Segment Open
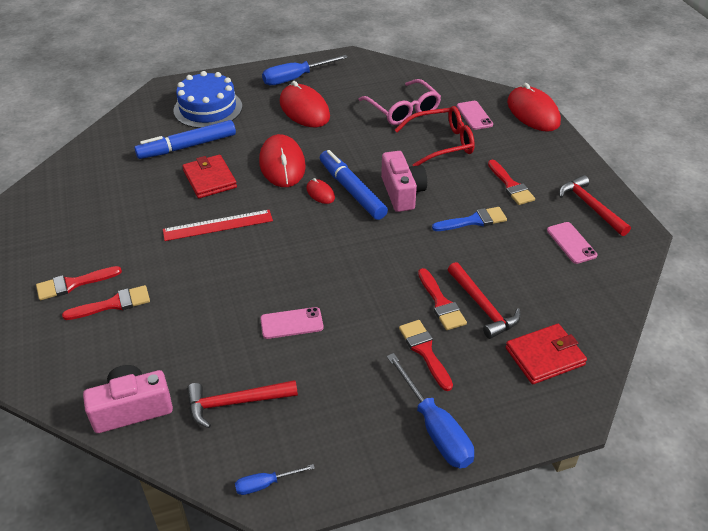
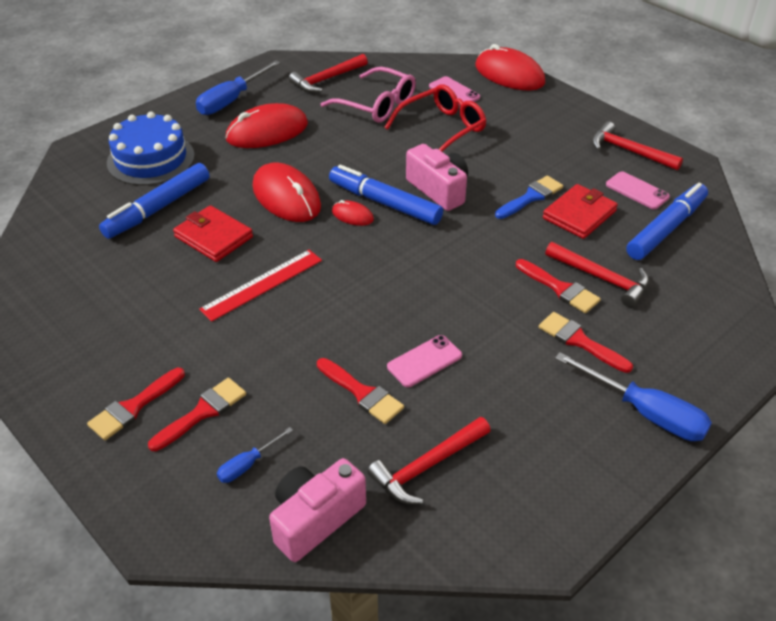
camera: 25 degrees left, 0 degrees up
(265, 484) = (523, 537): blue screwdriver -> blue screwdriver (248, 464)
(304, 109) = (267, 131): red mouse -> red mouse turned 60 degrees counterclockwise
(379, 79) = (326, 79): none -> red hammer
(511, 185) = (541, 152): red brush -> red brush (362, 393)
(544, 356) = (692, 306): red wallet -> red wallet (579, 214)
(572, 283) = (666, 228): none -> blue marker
Segment Closed
Segment Open
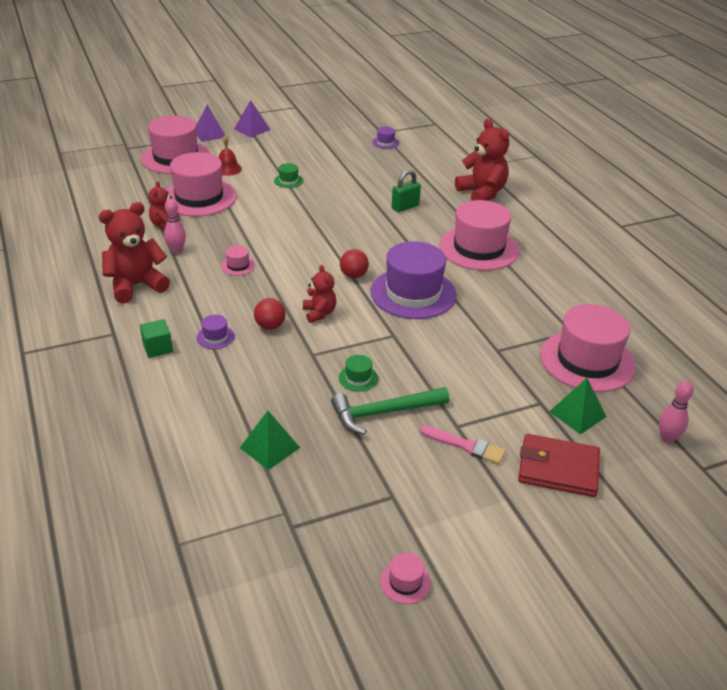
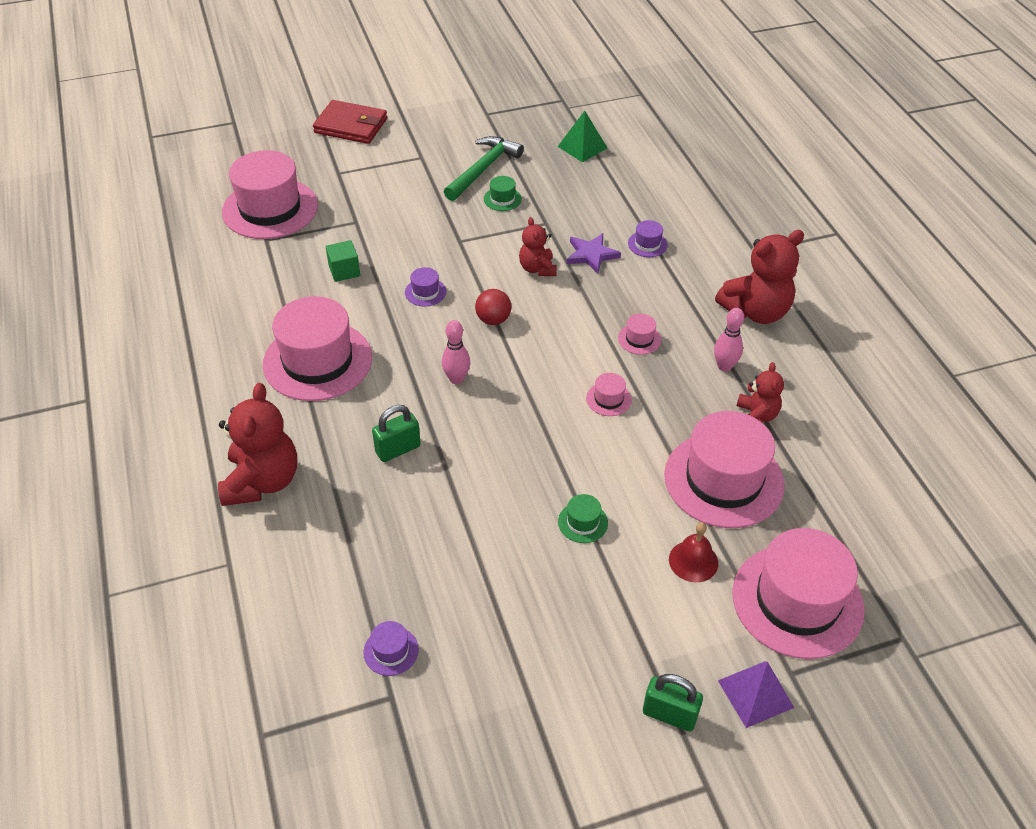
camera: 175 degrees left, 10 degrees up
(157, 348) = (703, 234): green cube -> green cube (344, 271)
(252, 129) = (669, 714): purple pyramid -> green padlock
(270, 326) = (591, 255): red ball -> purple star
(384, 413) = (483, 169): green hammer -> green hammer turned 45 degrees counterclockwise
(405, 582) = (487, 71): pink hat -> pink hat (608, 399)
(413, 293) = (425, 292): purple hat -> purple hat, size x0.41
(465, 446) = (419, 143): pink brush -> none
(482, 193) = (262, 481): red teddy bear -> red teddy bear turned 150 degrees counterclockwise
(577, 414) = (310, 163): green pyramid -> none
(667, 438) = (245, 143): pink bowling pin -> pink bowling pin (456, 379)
Segment Closed
Segment Open
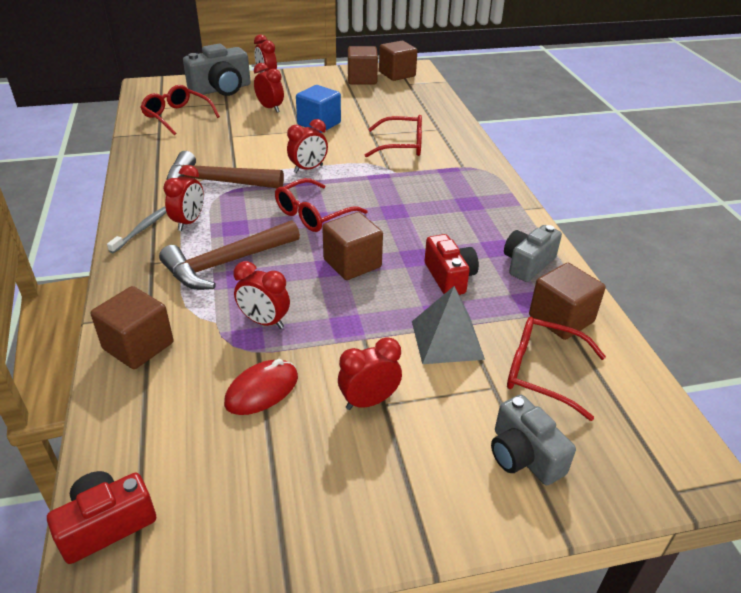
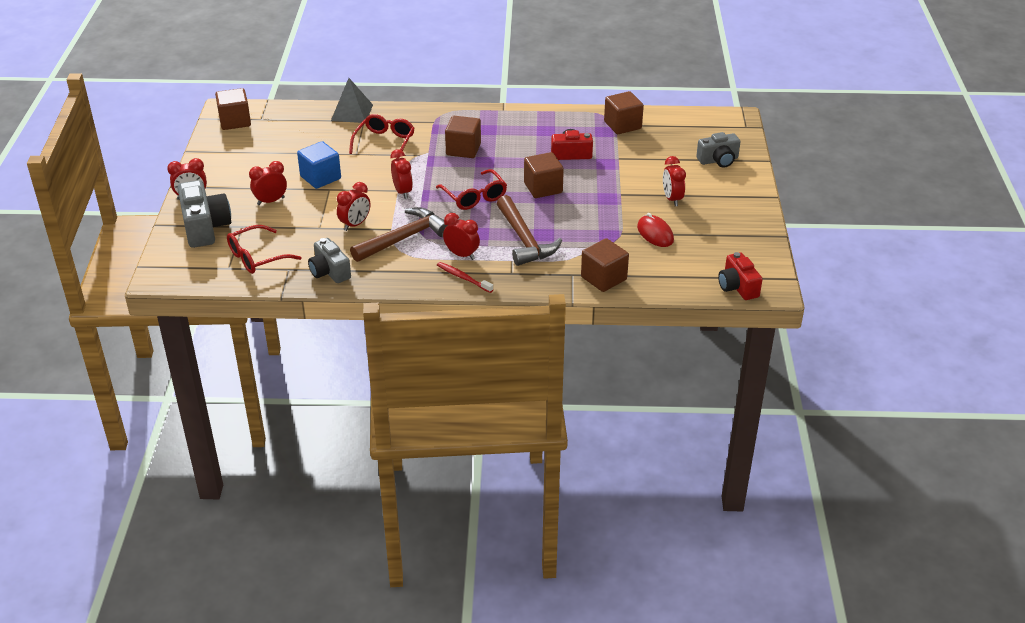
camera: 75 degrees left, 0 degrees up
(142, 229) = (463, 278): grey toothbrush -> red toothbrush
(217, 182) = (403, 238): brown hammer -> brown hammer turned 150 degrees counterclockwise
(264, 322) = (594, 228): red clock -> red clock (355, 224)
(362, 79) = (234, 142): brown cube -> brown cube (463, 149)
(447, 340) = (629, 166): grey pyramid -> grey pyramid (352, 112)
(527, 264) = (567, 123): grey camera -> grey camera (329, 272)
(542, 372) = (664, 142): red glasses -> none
Segment Closed
* Requirement:
Using the entries above, repeat only the lines from the one containing "camera: 25 degrees left, 0 degrees up" through the one containing "(572, 283) = (666, 228): none -> blue marker", end lines included.

* Exercise result:
camera: 25 degrees left, 0 degrees up
(265, 484) = (523, 537): blue screwdriver -> blue screwdriver (248, 464)
(304, 109) = (267, 131): red mouse -> red mouse turned 60 degrees counterclockwise
(379, 79) = (326, 79): none -> red hammer
(511, 185) = (541, 152): red brush -> red brush (362, 393)
(544, 356) = (692, 306): red wallet -> red wallet (579, 214)
(572, 283) = (666, 228): none -> blue marker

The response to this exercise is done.